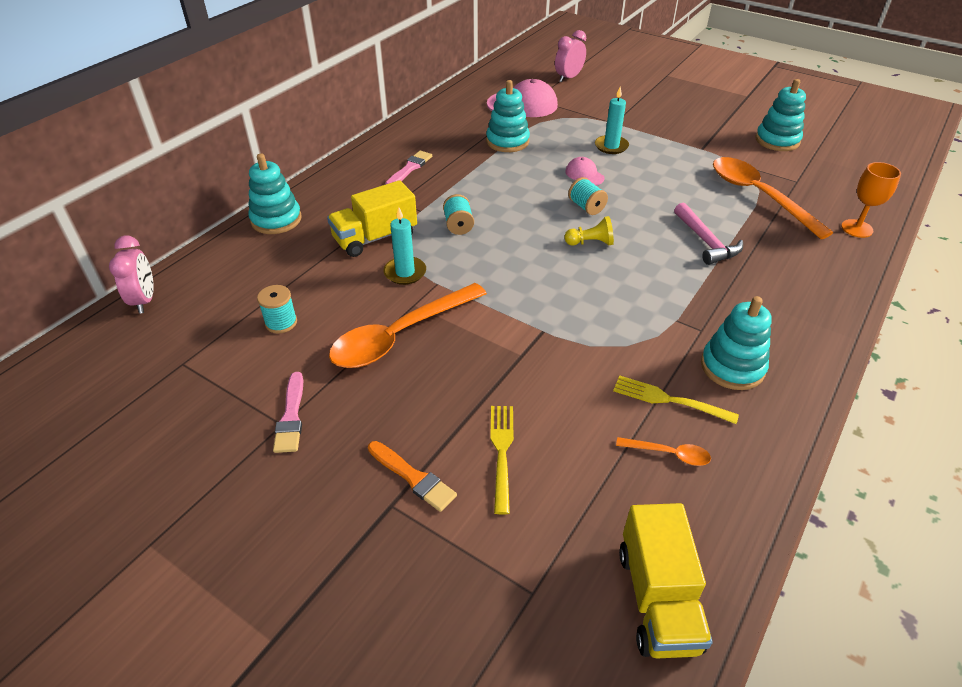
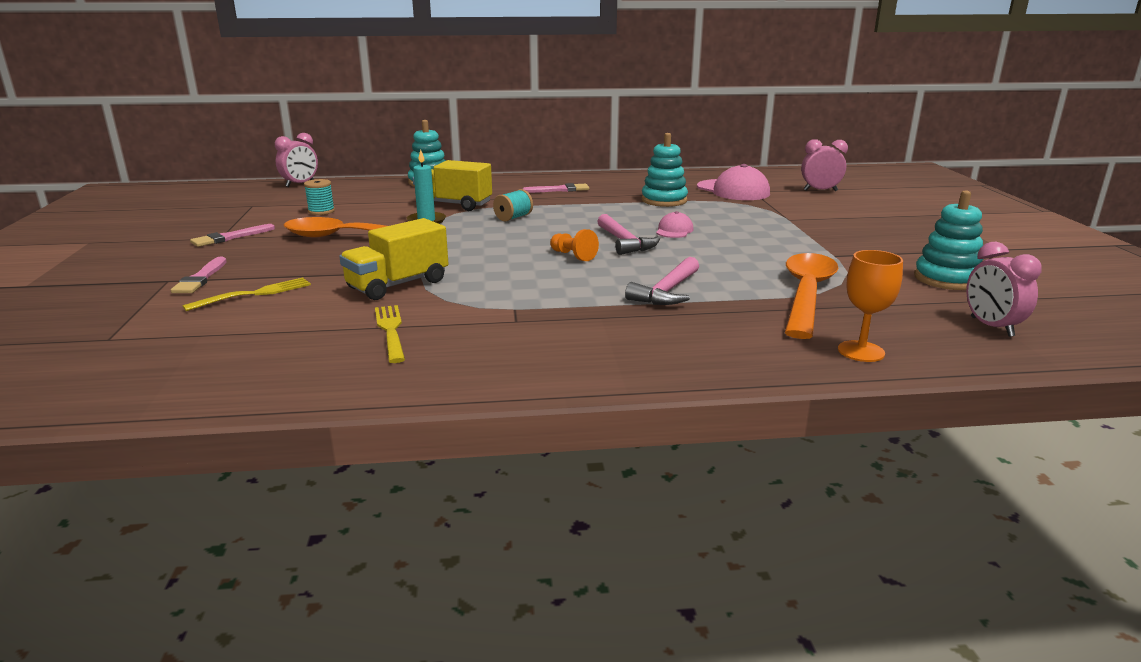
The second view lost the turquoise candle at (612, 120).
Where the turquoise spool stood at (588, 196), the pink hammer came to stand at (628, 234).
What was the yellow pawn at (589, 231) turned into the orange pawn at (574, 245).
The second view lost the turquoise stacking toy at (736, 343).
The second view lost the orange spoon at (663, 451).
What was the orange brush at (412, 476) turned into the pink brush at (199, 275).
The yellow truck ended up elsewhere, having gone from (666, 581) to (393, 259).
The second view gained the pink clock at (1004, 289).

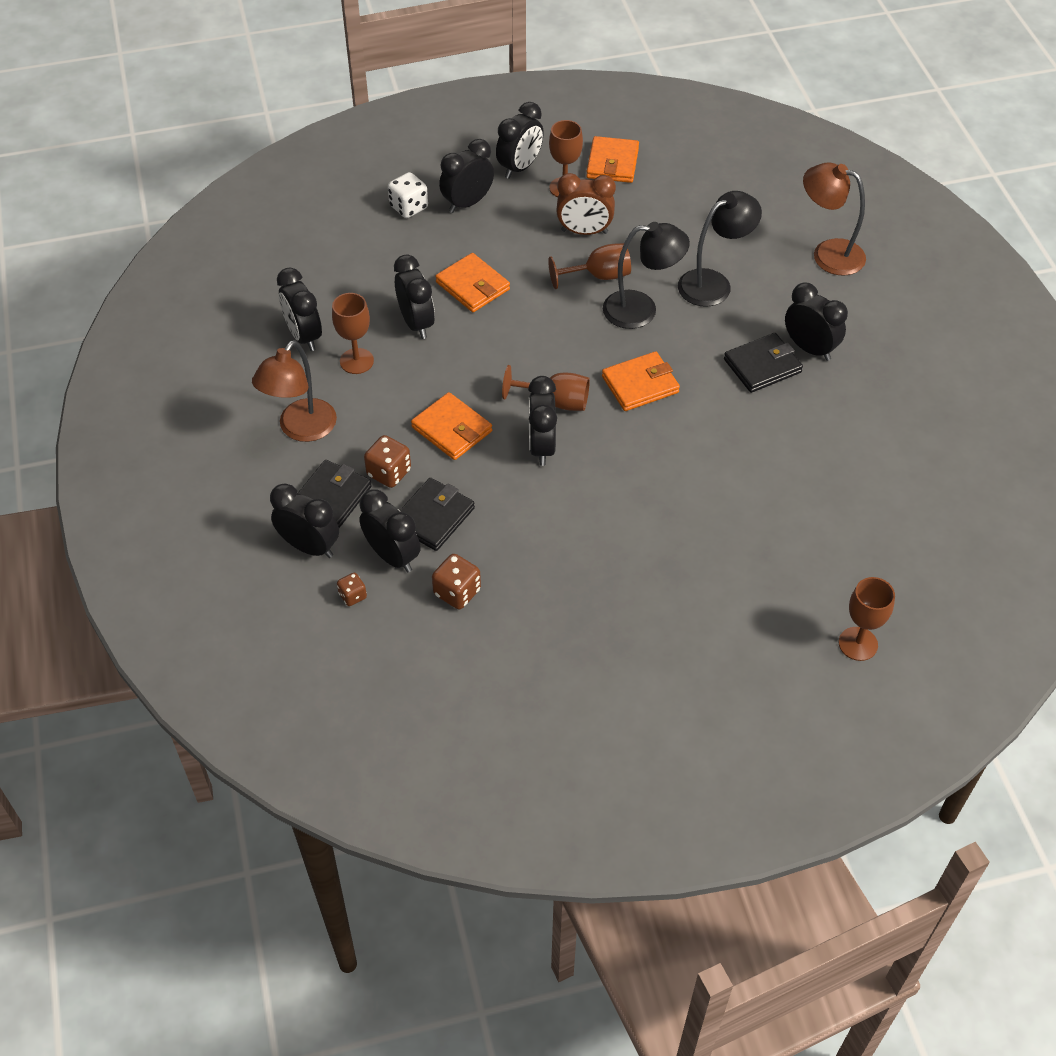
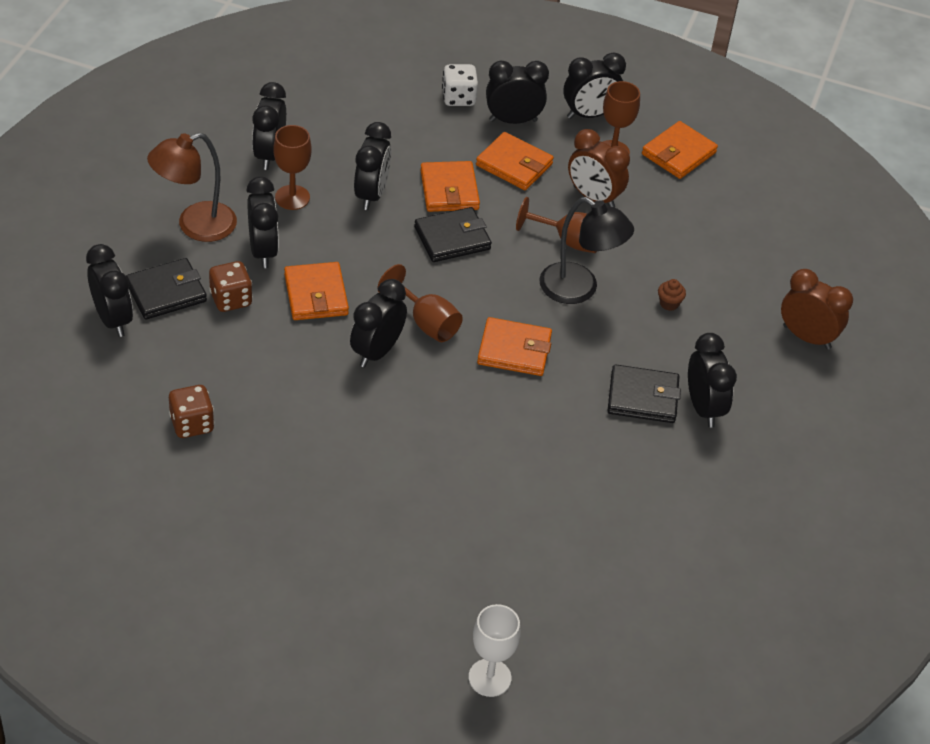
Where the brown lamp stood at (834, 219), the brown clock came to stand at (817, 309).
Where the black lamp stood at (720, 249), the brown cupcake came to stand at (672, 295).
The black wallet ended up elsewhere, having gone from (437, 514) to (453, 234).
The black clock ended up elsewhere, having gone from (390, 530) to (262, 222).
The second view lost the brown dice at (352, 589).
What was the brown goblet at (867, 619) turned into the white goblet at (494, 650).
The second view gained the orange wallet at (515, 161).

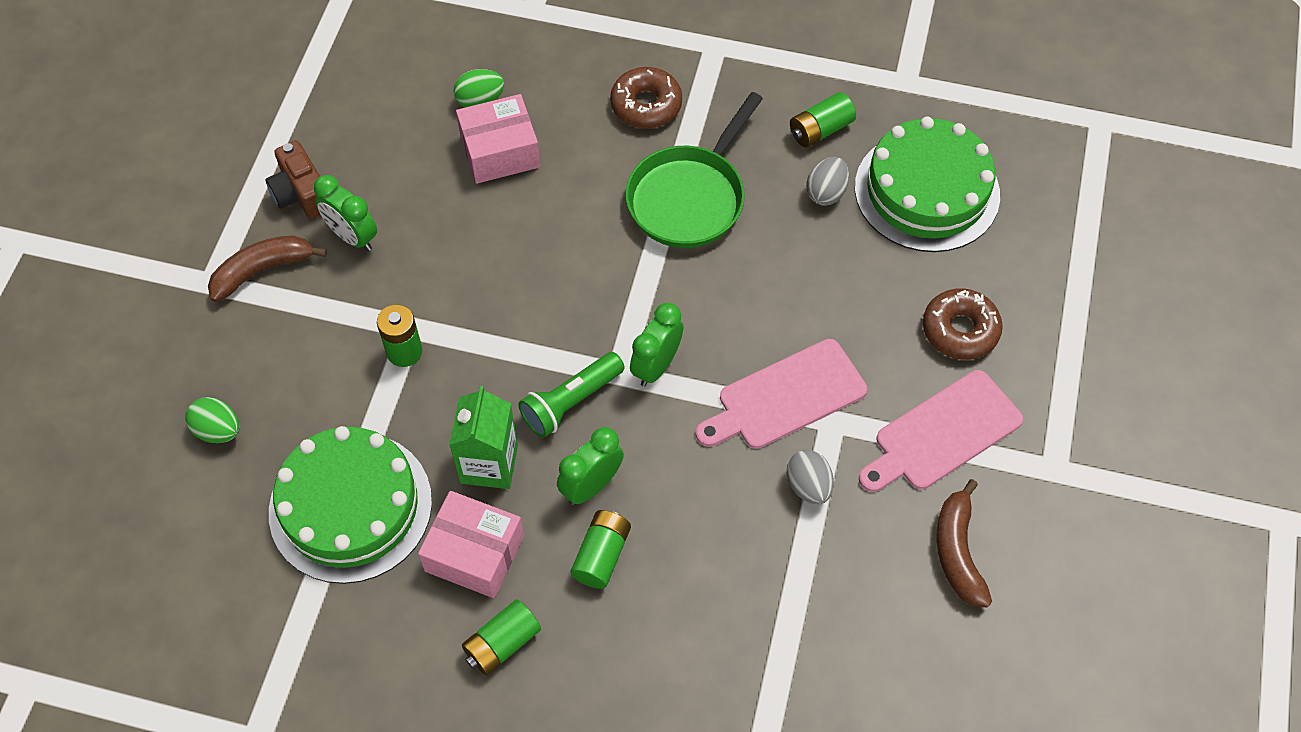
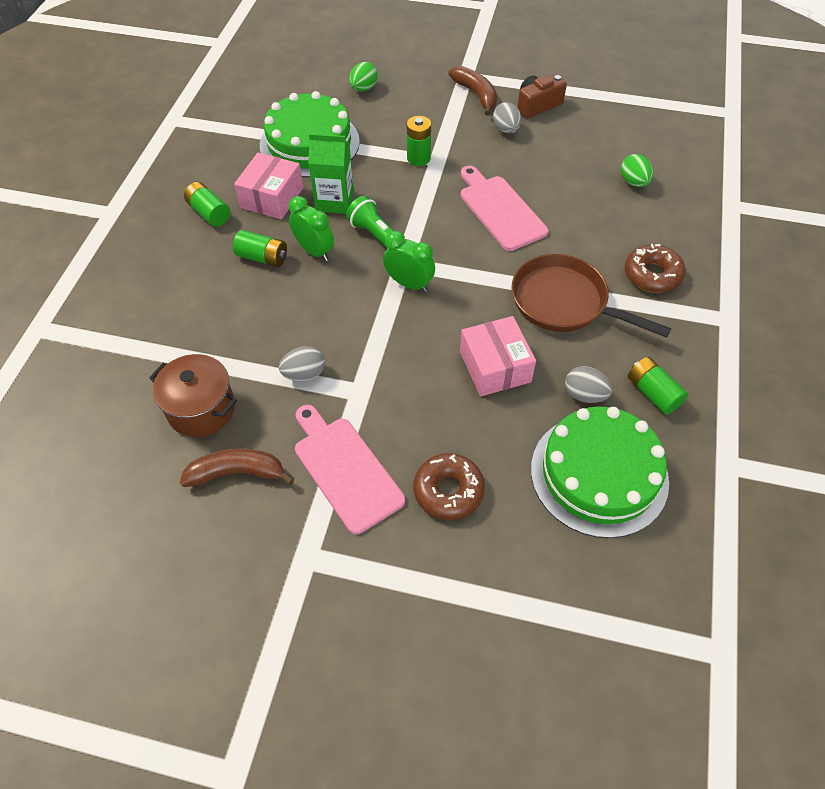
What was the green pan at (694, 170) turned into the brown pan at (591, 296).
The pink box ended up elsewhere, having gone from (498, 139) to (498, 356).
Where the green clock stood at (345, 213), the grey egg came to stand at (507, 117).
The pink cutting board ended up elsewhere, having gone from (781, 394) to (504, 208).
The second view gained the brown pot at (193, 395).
• • •
### What you are asked to do
Please give the entries again word for word, without any pictures.

### Response to the task
The second view lost the turquoise candle at (612, 120).
Where the turquoise spool stood at (588, 196), the pink hammer came to stand at (628, 234).
What was the yellow pawn at (589, 231) turned into the orange pawn at (574, 245).
The second view lost the turquoise stacking toy at (736, 343).
The second view lost the orange spoon at (663, 451).
What was the orange brush at (412, 476) turned into the pink brush at (199, 275).
The yellow truck ended up elsewhere, having gone from (666, 581) to (393, 259).
The second view gained the pink clock at (1004, 289).

Where the brown lamp stood at (834, 219), the brown clock came to stand at (817, 309).
Where the black lamp stood at (720, 249), the brown cupcake came to stand at (672, 295).
The black wallet ended up elsewhere, having gone from (437, 514) to (453, 234).
The black clock ended up elsewhere, having gone from (390, 530) to (262, 222).
The second view lost the brown dice at (352, 589).
What was the brown goblet at (867, 619) turned into the white goblet at (494, 650).
The second view gained the orange wallet at (515, 161).

What was the green pan at (694, 170) turned into the brown pan at (591, 296).
The pink box ended up elsewhere, having gone from (498, 139) to (498, 356).
Where the green clock stood at (345, 213), the grey egg came to stand at (507, 117).
The pink cutting board ended up elsewhere, having gone from (781, 394) to (504, 208).
The second view gained the brown pot at (193, 395).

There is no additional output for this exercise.